» STATED PROBLEM:
Report in full every line of the material below that contains the string "grace". Case counts.

» MATERIAL PROVIDED:
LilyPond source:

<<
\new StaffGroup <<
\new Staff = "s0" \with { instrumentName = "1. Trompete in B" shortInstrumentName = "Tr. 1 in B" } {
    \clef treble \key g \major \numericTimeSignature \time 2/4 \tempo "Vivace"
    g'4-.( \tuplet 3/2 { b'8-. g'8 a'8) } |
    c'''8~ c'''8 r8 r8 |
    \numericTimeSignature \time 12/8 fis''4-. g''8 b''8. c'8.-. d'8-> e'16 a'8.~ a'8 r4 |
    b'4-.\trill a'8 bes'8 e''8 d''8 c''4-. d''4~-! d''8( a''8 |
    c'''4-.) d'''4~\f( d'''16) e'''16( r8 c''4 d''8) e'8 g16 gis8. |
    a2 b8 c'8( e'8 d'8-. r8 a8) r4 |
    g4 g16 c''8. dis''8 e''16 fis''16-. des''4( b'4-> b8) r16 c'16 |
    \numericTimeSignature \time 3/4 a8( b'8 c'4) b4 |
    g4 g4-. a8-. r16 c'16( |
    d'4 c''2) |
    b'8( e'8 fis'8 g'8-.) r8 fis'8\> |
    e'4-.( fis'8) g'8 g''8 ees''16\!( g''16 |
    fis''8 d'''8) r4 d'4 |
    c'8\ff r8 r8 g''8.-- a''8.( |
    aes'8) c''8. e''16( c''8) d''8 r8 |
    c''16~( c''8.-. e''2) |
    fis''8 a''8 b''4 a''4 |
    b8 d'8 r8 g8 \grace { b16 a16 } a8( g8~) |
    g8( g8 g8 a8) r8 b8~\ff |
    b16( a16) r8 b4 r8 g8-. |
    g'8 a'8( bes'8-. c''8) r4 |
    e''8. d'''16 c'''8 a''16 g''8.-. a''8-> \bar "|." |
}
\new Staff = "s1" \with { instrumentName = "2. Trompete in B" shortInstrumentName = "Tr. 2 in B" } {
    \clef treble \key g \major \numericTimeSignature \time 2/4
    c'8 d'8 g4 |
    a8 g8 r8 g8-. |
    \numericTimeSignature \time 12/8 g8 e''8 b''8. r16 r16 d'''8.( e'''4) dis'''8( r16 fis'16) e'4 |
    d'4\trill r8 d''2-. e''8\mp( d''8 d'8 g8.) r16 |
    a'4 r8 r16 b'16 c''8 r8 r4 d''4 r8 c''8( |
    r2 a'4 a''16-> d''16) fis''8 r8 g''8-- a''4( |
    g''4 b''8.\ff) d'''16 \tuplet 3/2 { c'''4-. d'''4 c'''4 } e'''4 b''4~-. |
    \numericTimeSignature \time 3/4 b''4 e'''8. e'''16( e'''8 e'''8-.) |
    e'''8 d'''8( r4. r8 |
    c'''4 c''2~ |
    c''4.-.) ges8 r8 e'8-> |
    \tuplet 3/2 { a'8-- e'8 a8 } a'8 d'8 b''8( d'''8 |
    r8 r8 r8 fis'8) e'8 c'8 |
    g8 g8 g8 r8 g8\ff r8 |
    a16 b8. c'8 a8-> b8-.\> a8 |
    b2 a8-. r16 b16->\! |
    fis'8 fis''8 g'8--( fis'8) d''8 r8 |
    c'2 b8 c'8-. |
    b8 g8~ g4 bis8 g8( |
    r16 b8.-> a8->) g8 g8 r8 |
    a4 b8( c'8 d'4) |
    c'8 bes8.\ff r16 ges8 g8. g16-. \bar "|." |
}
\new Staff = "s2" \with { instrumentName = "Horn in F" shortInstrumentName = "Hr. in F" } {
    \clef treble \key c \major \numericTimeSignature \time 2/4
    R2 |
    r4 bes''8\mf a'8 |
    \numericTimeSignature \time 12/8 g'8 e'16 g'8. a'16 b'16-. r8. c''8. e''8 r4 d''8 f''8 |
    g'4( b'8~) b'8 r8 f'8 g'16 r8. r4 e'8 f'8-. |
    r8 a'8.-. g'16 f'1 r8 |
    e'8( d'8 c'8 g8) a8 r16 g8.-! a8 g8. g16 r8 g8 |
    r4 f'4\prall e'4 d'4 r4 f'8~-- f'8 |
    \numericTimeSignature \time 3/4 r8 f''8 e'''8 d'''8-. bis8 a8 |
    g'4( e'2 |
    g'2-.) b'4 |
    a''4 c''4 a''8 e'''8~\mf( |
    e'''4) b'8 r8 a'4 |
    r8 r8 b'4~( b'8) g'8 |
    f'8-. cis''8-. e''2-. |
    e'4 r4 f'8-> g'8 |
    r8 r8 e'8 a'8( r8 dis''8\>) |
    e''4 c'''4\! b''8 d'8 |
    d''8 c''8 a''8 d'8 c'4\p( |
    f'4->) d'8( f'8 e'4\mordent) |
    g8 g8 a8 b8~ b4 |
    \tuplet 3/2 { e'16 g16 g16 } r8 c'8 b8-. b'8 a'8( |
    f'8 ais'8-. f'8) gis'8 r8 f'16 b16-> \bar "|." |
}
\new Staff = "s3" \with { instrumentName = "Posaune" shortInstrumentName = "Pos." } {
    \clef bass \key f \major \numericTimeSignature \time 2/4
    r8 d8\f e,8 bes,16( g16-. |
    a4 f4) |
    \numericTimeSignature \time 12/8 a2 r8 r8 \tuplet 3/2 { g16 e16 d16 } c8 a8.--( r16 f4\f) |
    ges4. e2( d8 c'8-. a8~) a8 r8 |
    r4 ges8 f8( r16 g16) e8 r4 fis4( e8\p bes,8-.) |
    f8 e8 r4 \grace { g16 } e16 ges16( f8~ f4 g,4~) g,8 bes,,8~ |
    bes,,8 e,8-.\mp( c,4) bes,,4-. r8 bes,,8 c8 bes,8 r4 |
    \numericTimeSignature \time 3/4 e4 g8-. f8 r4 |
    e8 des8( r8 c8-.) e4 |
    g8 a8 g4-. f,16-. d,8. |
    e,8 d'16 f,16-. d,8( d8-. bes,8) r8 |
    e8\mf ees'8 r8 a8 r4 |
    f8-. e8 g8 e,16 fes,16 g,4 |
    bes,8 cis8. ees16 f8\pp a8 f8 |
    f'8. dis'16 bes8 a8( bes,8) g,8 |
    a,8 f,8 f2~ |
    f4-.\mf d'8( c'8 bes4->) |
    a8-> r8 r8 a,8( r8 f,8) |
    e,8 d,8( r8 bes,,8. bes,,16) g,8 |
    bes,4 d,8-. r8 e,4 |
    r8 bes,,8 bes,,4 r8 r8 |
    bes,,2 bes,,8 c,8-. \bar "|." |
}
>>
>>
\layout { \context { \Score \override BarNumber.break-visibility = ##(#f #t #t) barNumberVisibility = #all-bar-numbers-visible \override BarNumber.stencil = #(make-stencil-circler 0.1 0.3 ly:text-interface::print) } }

» OUTPUT FOR THIS EXERCISE:
    b8 d'8 r8 g8 \grace { b16 a16 } a8( g8~) |
    f8 e8 r4 \grace { g16 } e16 ges16( f8~ f4 g,4~) g,8 bes,,8~ |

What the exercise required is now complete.